▶ WHAT TO DO: Scan the records for "none". Show the matching lines.

▶ LISTED RECORDS:
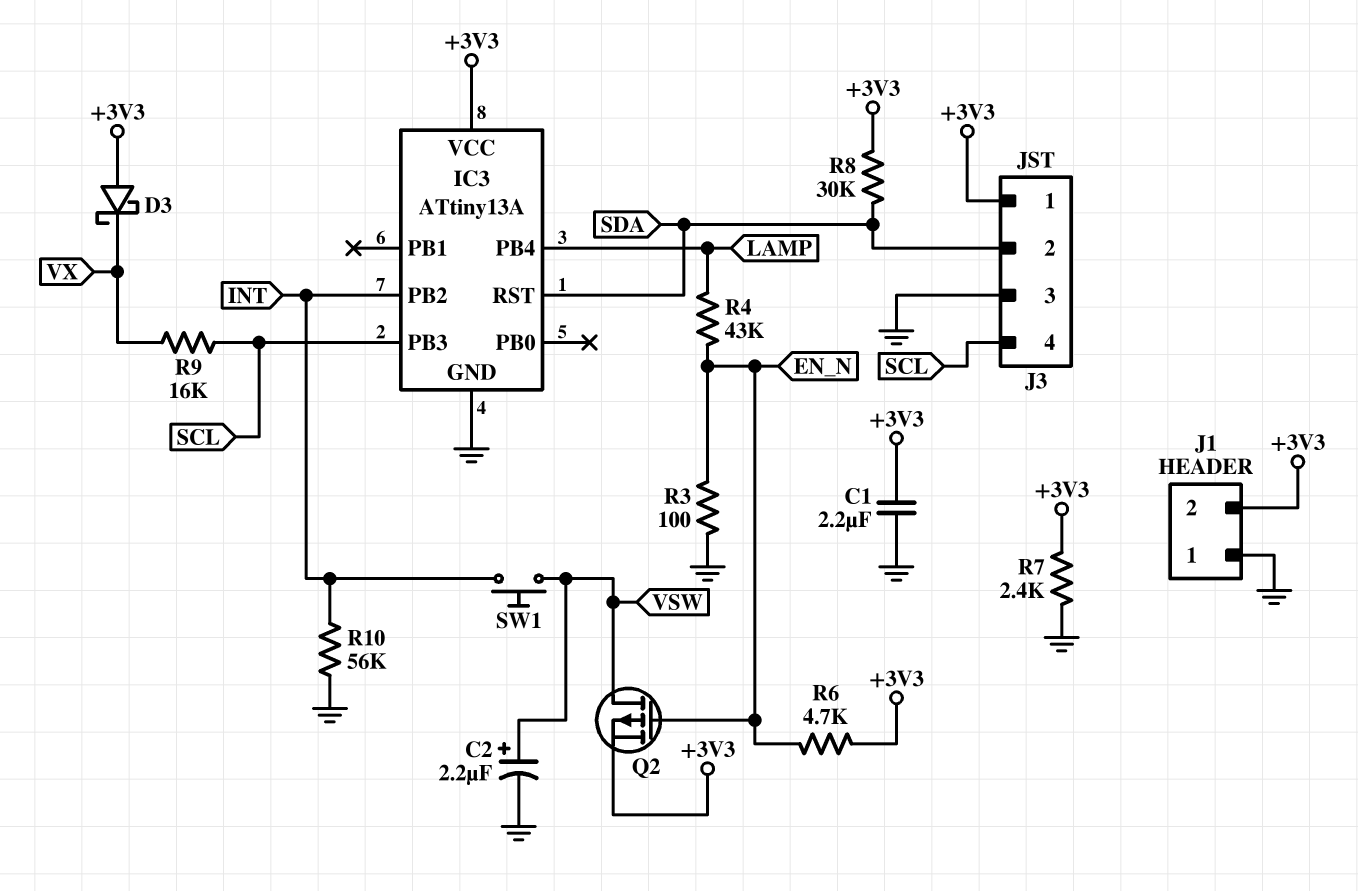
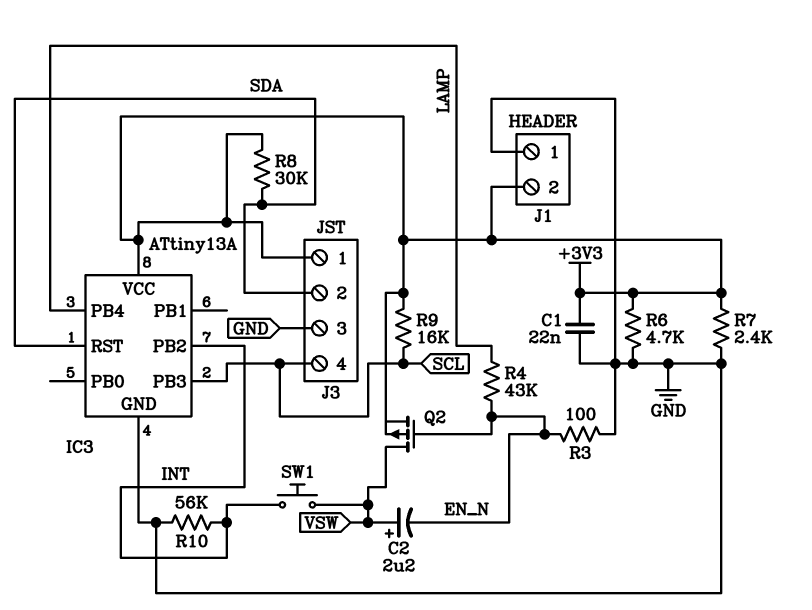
C1: 2.2uF (+3V3, GND) -> 22nF (+3V3, GND)
C2: 2.2uF (plus VSW, minus GND) -> 2.2uF (plus VSW, minus EN_N)
D3: schottky (A +3V3, K VX) -> none
R6: 4.7k (+3V3, EN_N) -> 4.7k (+3V3, GND)
R9: 16k (SCL, VX) -> 16k (+3V3, SCL)

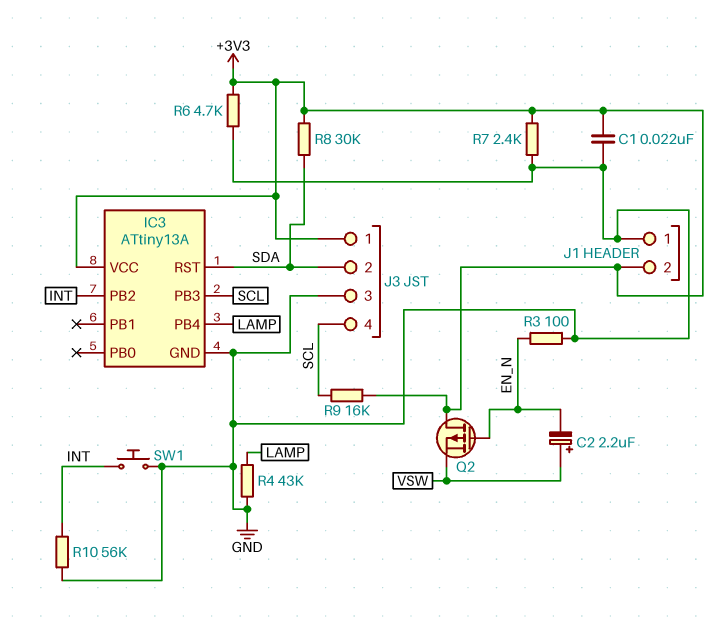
Q2: PMOS (G EN_N, D VSW, S +3V3) -> PMOS (G EN_N, D +3V3, S VSW)
R4: 43k (EN_N, LAMP) -> 43k (GND, LAMP)
SW1: button (INT, VSW) -> button (GND, INT)

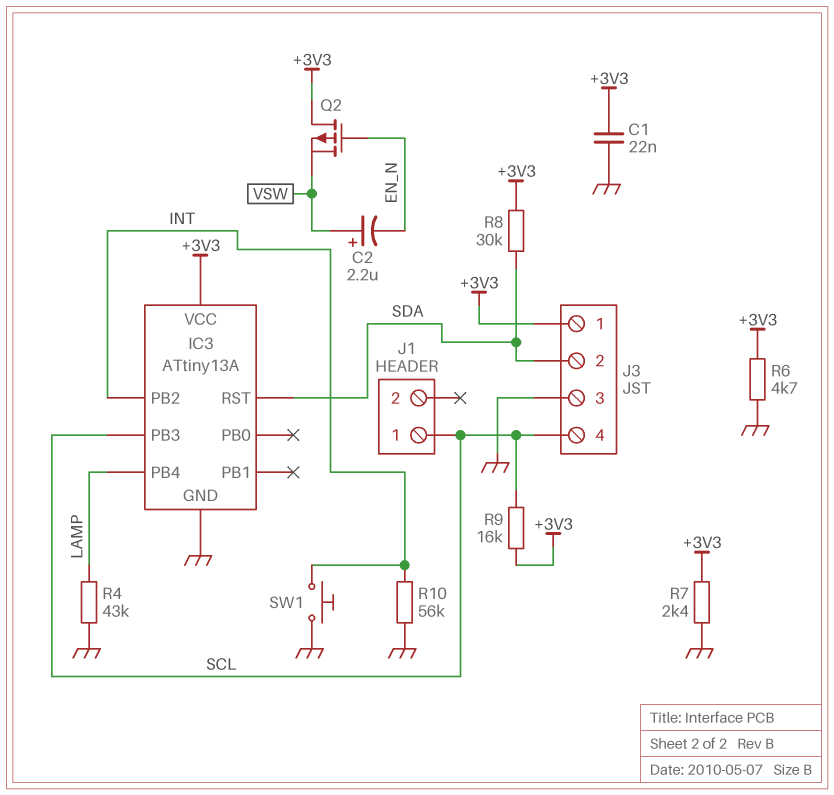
J1 pin 1: GND -> SCL
J1 pin 2: +3V3 -> none
R3: 100 (EN_N, GND) -> none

▶ OUTPUT FOR THIS TASK:
D3: schottky (A +3V3, K VX) -> none
J1 pin 2: +3V3 -> none
R3: 100 (EN_N, GND) -> none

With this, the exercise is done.